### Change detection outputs

---

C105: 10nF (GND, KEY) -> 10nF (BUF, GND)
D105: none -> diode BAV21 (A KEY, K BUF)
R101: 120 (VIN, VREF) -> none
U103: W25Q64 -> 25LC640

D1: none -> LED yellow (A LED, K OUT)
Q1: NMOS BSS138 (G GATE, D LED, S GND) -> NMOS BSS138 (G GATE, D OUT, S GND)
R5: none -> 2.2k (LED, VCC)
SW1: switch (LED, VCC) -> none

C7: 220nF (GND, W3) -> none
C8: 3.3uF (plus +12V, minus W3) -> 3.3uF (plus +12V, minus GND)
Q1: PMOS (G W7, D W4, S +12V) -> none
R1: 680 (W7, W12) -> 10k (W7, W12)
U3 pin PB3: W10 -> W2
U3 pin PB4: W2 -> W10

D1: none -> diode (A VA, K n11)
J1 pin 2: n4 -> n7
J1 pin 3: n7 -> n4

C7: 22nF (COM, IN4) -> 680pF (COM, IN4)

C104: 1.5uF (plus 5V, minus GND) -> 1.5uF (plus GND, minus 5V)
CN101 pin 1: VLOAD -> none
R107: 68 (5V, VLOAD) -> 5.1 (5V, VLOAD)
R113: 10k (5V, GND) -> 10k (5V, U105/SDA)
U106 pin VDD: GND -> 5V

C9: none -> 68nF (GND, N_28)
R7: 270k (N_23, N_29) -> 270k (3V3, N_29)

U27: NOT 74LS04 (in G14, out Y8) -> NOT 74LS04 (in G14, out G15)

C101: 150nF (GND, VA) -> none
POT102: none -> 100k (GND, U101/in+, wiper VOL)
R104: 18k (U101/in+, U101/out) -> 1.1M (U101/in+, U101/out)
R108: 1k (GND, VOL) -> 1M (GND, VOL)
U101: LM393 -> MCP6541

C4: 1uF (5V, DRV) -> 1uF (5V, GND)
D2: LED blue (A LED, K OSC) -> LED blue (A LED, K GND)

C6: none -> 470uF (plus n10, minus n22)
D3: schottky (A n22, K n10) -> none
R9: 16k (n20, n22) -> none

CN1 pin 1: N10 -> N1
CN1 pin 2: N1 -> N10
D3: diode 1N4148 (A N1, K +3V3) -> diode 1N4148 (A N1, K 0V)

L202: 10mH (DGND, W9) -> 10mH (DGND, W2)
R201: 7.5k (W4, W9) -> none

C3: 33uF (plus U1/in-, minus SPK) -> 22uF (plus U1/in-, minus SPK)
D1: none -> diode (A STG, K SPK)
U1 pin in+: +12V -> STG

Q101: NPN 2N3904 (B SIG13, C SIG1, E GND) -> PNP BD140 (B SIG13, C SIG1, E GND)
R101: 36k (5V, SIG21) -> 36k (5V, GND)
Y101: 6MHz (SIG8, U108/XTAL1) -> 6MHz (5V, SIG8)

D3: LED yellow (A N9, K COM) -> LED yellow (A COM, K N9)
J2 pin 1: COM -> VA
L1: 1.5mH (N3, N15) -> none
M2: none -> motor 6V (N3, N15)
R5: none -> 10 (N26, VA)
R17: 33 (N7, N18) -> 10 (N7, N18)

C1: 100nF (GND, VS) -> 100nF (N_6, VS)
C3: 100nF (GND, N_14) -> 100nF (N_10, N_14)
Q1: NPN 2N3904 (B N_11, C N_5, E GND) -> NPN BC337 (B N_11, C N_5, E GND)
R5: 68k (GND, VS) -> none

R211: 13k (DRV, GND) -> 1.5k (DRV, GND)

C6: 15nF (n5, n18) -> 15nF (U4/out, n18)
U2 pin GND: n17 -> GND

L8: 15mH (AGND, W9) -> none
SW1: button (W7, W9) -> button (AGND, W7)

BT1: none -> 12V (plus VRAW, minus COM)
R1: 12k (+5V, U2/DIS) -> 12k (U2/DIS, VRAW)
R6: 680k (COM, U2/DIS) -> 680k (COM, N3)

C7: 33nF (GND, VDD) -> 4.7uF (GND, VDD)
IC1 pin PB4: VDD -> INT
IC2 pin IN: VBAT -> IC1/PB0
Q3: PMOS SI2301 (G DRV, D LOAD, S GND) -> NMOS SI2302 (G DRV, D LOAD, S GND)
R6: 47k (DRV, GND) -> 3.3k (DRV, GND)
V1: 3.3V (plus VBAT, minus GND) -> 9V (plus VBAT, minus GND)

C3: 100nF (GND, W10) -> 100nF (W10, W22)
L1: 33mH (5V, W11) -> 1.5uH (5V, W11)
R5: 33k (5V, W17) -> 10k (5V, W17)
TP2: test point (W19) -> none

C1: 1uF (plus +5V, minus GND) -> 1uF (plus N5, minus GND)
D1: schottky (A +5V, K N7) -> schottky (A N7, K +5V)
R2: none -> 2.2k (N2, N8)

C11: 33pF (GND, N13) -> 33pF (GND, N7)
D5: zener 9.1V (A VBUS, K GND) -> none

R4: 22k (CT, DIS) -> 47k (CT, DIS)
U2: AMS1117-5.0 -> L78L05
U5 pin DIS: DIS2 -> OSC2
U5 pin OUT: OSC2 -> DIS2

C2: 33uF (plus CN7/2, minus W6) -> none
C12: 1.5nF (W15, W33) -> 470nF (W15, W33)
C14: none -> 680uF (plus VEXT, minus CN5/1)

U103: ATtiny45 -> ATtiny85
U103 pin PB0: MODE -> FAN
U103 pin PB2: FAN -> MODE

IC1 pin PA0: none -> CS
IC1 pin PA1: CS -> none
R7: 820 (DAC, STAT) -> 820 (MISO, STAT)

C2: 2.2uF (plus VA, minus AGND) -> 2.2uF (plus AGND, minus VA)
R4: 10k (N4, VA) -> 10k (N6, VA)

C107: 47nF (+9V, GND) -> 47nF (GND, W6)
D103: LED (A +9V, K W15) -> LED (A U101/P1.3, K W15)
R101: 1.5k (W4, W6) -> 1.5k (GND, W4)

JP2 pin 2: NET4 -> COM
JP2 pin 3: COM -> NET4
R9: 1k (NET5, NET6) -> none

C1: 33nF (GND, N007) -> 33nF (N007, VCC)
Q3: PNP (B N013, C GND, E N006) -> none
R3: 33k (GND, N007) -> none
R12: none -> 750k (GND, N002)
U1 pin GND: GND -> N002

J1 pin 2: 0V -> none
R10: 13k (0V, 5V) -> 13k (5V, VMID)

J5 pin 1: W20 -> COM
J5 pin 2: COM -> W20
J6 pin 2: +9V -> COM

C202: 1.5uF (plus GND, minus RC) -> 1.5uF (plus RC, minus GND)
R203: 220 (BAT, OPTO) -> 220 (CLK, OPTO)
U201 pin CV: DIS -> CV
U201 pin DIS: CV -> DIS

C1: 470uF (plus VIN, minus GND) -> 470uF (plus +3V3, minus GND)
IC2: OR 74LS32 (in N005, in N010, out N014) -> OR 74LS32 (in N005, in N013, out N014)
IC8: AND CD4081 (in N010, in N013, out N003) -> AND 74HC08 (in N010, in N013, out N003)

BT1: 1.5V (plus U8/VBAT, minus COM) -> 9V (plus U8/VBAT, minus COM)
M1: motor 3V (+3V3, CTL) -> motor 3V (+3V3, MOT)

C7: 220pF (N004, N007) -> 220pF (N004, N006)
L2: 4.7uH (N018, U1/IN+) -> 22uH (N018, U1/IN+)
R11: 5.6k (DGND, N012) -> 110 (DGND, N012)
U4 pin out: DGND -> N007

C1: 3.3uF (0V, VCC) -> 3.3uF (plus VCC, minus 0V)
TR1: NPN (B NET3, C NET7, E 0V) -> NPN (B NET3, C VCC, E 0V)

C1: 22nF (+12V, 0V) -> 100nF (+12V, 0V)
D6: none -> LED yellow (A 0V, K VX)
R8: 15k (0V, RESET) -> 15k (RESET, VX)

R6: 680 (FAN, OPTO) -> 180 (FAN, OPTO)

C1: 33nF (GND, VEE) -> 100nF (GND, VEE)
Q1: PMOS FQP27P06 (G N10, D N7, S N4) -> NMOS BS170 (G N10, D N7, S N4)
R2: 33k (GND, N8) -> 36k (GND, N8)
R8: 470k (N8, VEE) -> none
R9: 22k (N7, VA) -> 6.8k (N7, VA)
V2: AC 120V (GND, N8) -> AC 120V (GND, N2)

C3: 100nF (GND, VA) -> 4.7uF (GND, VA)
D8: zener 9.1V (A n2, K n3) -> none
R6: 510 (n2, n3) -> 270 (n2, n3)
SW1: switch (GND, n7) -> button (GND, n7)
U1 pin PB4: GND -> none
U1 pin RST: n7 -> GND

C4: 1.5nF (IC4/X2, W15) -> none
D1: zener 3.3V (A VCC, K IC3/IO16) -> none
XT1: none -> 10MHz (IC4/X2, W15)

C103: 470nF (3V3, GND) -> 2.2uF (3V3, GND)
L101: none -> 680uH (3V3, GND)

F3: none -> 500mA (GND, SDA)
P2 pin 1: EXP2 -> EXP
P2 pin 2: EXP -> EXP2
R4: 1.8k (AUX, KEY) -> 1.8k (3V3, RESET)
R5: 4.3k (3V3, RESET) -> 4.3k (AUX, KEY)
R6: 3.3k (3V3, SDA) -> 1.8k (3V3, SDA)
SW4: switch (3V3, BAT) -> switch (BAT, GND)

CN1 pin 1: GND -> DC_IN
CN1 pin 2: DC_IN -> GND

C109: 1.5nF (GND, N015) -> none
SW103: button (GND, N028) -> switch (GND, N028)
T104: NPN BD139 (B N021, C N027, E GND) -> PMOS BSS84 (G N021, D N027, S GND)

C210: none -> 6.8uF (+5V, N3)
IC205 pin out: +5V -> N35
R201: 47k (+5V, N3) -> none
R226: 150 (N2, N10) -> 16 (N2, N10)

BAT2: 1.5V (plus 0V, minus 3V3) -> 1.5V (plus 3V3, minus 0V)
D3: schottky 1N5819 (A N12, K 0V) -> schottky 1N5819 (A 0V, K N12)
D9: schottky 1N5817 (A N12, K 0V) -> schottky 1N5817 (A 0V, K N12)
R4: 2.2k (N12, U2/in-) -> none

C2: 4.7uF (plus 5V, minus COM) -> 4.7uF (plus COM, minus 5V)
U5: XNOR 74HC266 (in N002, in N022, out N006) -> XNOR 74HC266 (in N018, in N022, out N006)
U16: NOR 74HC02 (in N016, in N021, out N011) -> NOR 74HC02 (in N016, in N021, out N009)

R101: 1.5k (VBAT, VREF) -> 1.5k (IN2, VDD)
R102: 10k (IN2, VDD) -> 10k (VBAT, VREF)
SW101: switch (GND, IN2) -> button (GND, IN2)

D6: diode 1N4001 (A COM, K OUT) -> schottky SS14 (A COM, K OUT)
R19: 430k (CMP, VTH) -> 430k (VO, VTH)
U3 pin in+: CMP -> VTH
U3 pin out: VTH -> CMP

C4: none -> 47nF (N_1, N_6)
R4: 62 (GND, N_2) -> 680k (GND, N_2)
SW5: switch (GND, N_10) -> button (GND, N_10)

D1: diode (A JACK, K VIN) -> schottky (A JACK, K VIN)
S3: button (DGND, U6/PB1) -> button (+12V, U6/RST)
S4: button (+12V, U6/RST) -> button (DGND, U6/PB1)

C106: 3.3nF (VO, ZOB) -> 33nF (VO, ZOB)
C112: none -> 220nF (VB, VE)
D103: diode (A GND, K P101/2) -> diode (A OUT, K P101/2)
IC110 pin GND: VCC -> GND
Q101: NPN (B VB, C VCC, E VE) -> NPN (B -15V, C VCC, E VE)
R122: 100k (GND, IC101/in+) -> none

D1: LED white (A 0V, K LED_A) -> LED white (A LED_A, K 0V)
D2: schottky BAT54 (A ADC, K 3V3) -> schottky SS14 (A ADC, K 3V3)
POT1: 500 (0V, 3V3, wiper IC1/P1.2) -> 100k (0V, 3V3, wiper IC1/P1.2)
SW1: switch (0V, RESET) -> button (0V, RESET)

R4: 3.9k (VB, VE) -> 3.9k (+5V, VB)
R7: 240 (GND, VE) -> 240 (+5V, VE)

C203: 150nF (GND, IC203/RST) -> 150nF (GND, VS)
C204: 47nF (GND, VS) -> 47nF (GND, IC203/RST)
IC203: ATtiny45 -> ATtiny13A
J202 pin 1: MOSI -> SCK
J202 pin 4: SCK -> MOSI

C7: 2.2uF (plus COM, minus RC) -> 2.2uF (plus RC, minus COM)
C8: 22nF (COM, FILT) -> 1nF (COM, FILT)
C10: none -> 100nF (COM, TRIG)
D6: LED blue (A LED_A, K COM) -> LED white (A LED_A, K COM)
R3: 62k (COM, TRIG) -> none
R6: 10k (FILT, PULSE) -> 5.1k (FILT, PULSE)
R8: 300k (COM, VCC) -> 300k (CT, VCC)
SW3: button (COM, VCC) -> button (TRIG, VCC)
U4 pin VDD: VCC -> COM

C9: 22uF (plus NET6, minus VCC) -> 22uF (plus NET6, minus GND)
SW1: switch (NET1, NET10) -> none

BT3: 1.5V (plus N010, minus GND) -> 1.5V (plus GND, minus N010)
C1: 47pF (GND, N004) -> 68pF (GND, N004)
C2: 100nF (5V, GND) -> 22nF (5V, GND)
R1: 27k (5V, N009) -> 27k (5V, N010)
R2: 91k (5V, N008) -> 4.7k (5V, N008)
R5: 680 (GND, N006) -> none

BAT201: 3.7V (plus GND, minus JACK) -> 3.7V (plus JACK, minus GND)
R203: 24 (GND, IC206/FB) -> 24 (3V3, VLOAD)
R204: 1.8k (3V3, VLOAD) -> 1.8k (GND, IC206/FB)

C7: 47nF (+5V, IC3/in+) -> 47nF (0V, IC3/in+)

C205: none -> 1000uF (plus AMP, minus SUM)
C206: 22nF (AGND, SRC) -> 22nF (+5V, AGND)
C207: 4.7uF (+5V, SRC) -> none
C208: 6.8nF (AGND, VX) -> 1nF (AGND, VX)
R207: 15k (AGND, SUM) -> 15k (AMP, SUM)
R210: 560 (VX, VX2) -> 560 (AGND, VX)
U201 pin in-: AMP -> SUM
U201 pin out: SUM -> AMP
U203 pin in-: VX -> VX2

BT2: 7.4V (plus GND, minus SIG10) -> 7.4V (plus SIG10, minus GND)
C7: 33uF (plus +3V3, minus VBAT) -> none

---

### Directions
Give back exactly the lines above, from the line containing "P2 pin 1: EXP2 -> EXP" through the line containing "U16: NOR 74HC02", with both end lines and nothing more.

### Answer section
P2 pin 1: EXP2 -> EXP
P2 pin 2: EXP -> EXP2
R4: 1.8k (AUX, KEY) -> 1.8k (3V3, RESET)
R5: 4.3k (3V3, RESET) -> 4.3k (AUX, KEY)
R6: 3.3k (3V3, SDA) -> 1.8k (3V3, SDA)
SW4: switch (3V3, BAT) -> switch (BAT, GND)

CN1 pin 1: GND -> DC_IN
CN1 pin 2: DC_IN -> GND

C109: 1.5nF (GND, N015) -> none
SW103: button (GND, N028) -> switch (GND, N028)
T104: NPN BD139 (B N021, C N027, E GND) -> PMOS BSS84 (G N021, D N027, S GND)

C210: none -> 6.8uF (+5V, N3)
IC205 pin out: +5V -> N35
R201: 47k (+5V, N3) -> none
R226: 150 (N2, N10) -> 16 (N2, N10)

BAT2: 1.5V (plus 0V, minus 3V3) -> 1.5V (plus 3V3, minus 0V)
D3: schottky 1N5819 (A N12, K 0V) -> schottky 1N5819 (A 0V, K N12)
D9: schottky 1N5817 (A N12, K 0V) -> schottky 1N5817 (A 0V, K N12)
R4: 2.2k (N12, U2/in-) -> none

C2: 4.7uF (plus 5V, minus COM) -> 4.7uF (plus COM, minus 5V)
U5: XNOR 74HC266 (in N002, in N022, out N006) -> XNOR 74HC266 (in N018, in N022, out N006)
U16: NOR 74HC02 (in N016, in N021, out N011) -> NOR 74HC02 (in N016, in N021, out N009)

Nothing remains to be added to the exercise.